>>>

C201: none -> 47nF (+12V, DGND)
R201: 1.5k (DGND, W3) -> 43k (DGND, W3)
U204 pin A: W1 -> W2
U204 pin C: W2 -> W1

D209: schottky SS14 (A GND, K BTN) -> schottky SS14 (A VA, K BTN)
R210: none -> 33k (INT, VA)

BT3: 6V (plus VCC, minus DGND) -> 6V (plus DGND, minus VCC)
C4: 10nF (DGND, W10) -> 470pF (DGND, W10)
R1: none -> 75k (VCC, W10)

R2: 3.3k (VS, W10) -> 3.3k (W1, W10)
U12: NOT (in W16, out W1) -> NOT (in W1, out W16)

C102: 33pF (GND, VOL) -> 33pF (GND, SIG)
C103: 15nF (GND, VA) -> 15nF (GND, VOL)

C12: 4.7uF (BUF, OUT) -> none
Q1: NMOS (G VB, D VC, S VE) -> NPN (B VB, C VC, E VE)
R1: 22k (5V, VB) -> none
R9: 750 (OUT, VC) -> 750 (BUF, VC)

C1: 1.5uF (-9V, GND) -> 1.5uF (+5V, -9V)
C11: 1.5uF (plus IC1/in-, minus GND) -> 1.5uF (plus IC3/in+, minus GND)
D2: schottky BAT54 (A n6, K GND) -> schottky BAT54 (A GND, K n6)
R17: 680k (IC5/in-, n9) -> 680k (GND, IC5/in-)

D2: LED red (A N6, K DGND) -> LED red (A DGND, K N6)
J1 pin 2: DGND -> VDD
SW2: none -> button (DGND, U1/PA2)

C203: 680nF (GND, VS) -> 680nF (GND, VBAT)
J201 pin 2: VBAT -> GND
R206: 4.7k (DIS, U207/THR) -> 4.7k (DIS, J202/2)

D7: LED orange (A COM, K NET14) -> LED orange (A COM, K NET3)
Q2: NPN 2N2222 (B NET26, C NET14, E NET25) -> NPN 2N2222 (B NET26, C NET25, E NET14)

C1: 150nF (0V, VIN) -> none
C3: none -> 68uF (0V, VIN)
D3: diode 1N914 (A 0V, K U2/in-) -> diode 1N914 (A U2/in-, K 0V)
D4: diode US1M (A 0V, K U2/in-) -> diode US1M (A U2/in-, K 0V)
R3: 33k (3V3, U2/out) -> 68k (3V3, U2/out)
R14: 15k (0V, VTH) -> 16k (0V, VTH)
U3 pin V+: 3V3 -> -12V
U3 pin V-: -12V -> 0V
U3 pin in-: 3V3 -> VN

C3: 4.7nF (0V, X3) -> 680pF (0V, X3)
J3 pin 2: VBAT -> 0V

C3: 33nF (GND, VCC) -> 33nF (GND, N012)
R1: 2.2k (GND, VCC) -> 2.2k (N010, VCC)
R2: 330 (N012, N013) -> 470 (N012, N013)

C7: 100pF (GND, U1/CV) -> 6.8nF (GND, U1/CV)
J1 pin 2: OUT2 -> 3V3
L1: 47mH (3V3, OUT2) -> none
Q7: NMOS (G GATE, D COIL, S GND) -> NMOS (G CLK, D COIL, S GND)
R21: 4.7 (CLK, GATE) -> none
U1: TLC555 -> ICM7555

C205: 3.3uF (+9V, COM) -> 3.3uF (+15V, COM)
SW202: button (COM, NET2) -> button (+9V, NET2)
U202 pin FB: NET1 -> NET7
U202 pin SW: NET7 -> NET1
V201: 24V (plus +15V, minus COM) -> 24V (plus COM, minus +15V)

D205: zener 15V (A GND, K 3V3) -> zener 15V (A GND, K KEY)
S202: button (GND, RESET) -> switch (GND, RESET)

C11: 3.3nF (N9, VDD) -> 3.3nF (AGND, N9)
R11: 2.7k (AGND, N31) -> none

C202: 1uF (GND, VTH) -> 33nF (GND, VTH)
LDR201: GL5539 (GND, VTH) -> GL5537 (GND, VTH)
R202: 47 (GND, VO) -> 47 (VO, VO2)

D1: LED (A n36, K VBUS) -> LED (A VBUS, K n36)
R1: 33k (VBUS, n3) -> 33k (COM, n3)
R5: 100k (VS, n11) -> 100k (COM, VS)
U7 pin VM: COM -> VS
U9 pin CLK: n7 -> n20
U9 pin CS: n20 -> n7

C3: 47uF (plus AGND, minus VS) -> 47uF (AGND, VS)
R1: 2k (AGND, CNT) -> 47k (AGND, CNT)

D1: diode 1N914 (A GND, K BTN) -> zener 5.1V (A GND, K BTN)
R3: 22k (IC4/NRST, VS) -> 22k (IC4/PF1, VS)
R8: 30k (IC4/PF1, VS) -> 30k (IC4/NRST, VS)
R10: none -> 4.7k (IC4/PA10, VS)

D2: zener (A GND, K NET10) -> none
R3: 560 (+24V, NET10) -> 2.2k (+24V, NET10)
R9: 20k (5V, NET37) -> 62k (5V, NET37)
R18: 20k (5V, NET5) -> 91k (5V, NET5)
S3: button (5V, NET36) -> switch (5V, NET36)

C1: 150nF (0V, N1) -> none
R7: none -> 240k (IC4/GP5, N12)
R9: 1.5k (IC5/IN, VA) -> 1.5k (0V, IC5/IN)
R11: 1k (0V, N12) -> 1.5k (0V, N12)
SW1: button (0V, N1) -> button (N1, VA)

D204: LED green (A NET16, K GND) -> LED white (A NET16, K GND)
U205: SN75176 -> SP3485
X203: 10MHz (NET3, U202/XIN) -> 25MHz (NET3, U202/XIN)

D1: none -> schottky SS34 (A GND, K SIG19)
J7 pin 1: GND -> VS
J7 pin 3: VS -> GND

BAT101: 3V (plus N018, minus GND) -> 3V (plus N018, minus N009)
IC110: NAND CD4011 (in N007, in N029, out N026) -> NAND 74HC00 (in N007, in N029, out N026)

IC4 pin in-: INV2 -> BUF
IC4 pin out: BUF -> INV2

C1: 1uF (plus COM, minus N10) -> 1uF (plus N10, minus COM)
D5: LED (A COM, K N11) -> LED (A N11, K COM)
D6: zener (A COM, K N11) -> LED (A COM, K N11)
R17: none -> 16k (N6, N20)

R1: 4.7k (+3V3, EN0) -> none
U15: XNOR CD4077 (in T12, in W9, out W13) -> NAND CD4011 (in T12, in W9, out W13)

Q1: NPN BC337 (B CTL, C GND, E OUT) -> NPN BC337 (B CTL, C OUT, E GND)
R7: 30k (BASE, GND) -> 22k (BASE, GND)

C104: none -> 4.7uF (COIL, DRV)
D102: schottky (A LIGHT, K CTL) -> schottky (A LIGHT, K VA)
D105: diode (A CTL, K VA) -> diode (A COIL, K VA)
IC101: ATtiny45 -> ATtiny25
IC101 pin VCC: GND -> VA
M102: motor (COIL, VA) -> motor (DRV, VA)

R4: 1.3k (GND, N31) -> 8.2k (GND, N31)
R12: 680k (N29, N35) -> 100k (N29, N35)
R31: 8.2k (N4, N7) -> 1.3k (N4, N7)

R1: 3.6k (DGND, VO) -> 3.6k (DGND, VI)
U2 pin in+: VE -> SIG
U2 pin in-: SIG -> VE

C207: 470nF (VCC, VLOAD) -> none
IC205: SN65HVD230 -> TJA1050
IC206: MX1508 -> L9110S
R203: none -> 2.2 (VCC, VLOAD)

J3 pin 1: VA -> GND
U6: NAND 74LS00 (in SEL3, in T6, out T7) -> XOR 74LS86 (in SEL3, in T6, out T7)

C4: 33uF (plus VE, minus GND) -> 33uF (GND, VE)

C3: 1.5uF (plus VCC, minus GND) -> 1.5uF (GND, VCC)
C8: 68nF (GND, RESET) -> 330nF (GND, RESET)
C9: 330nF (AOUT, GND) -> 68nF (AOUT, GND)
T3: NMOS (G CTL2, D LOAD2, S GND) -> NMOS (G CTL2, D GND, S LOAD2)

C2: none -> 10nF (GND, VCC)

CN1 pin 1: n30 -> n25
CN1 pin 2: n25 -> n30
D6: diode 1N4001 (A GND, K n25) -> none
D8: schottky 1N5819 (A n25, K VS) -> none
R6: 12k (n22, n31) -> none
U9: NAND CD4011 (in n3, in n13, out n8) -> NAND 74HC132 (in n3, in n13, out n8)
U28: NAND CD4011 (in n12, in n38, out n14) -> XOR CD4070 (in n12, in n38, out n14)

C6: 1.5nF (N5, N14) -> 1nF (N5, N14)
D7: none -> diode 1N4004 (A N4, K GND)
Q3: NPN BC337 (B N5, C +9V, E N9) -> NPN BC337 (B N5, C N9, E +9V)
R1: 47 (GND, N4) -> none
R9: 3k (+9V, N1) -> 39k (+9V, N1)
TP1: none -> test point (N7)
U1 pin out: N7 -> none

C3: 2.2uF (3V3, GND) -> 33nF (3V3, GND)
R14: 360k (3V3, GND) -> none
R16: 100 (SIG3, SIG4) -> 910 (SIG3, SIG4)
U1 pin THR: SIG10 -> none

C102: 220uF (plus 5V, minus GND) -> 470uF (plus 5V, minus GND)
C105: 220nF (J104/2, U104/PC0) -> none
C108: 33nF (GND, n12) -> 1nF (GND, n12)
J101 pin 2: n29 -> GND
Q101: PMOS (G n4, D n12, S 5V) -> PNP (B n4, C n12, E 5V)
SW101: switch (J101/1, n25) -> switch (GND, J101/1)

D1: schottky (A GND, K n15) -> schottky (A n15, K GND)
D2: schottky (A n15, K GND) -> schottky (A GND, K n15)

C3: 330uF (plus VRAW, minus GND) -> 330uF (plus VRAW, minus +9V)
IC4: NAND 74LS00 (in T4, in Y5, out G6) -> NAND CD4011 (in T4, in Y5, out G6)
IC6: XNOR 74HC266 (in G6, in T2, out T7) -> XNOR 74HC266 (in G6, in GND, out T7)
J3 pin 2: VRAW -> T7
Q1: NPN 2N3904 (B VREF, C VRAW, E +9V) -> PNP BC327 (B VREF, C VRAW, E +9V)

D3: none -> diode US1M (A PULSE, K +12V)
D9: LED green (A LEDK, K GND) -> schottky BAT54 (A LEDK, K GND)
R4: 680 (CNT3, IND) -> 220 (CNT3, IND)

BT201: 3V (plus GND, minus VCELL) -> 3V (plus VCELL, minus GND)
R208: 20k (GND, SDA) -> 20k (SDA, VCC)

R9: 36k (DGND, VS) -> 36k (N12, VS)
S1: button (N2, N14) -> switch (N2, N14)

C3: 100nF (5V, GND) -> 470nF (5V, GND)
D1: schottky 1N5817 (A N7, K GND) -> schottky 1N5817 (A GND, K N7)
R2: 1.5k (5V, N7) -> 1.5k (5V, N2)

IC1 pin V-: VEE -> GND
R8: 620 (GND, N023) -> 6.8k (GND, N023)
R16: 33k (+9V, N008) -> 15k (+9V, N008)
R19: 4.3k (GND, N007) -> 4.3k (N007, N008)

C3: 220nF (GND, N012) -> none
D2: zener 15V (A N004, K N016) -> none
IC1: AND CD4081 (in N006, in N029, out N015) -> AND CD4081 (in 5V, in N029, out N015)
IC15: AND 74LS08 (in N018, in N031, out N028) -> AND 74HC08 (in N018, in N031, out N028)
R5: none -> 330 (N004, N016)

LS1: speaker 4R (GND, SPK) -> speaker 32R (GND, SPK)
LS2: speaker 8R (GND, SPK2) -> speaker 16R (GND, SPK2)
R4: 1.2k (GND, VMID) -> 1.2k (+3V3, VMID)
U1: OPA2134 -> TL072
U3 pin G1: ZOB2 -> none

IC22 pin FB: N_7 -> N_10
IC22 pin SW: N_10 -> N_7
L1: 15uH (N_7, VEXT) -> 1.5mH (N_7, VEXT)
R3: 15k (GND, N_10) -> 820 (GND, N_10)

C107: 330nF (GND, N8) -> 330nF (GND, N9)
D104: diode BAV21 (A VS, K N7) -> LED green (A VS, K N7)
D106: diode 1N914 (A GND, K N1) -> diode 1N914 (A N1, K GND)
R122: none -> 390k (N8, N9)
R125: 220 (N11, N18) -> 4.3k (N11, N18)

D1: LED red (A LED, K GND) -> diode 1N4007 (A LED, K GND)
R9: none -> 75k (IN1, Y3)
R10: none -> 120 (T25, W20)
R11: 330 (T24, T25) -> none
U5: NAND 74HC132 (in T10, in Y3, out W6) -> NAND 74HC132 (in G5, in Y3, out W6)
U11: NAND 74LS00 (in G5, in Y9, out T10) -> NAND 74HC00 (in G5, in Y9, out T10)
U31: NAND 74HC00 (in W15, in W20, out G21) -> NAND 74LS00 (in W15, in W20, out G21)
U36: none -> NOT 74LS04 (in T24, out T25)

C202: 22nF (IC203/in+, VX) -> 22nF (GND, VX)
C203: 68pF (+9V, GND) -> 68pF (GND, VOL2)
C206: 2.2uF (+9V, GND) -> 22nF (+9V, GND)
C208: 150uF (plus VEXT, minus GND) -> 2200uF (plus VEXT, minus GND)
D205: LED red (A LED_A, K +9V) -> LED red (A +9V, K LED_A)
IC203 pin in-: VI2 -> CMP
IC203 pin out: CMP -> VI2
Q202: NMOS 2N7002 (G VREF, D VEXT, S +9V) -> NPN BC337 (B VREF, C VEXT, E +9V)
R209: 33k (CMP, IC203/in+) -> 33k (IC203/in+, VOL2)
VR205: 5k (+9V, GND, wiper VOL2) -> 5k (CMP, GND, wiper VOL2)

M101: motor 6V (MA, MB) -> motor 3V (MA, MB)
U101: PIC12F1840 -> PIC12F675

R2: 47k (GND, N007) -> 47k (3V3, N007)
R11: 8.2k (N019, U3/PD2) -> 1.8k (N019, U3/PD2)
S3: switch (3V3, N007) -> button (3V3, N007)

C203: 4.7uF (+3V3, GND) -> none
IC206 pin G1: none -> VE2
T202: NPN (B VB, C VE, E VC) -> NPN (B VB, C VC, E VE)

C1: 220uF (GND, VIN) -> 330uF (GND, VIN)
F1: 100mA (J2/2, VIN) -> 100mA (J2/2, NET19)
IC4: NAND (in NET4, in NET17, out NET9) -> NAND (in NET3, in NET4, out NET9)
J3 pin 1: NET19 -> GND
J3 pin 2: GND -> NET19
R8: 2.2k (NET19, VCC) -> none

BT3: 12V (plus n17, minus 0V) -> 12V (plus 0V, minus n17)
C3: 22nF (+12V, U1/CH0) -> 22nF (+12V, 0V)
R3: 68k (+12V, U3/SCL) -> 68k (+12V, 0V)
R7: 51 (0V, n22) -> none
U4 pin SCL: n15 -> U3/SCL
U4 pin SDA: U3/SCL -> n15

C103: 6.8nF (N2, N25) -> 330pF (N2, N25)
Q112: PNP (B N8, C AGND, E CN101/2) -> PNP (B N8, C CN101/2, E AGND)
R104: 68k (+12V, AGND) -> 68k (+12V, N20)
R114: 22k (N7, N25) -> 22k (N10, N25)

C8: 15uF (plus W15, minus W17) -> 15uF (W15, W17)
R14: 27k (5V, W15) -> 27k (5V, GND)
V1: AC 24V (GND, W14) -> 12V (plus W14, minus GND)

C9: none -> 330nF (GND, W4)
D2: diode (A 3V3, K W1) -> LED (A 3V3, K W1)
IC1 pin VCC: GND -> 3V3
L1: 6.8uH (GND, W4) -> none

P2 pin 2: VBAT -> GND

<<<

Exactly as they stand in the records above, print the lines from the one containing "R11: 8.2k (N019, U3/PD2)" through the final line, inclusive.

R11: 8.2k (N019, U3/PD2) -> 1.8k (N019, U3/PD2)
S3: switch (3V3, N007) -> button (3V3, N007)

C203: 4.7uF (+3V3, GND) -> none
IC206 pin G1: none -> VE2
T202: NPN (B VB, C VE, E VC) -> NPN (B VB, C VC, E VE)

C1: 220uF (GND, VIN) -> 330uF (GND, VIN)
F1: 100mA (J2/2, VIN) -> 100mA (J2/2, NET19)
IC4: NAND (in NET4, in NET17, out NET9) -> NAND (in NET3, in NET4, out NET9)
J3 pin 1: NET19 -> GND
J3 pin 2: GND -> NET19
R8: 2.2k (NET19, VCC) -> none

BT3: 12V (plus n17, minus 0V) -> 12V (plus 0V, minus n17)
C3: 22nF (+12V, U1/CH0) -> 22nF (+12V, 0V)
R3: 68k (+12V, U3/SCL) -> 68k (+12V, 0V)
R7: 51 (0V, n22) -> none
U4 pin SCL: n15 -> U3/SCL
U4 pin SDA: U3/SCL -> n15

C103: 6.8nF (N2, N25) -> 330pF (N2, N25)
Q112: PNP (B N8, C AGND, E CN101/2) -> PNP (B N8, C CN101/2, E AGND)
R104: 68k (+12V, AGND) -> 68k (+12V, N20)
R114: 22k (N7, N25) -> 22k (N10, N25)

C8: 15uF (plus W15, minus W17) -> 15uF (W15, W17)
R14: 27k (5V, W15) -> 27k (5V, GND)
V1: AC 24V (GND, W14) -> 12V (plus W14, minus GND)

C9: none -> 330nF (GND, W4)
D2: diode (A 3V3, K W1) -> LED (A 3V3, K W1)
IC1 pin VCC: GND -> 3V3
L1: 6.8uH (GND, W4) -> none

P2 pin 2: VBAT -> GND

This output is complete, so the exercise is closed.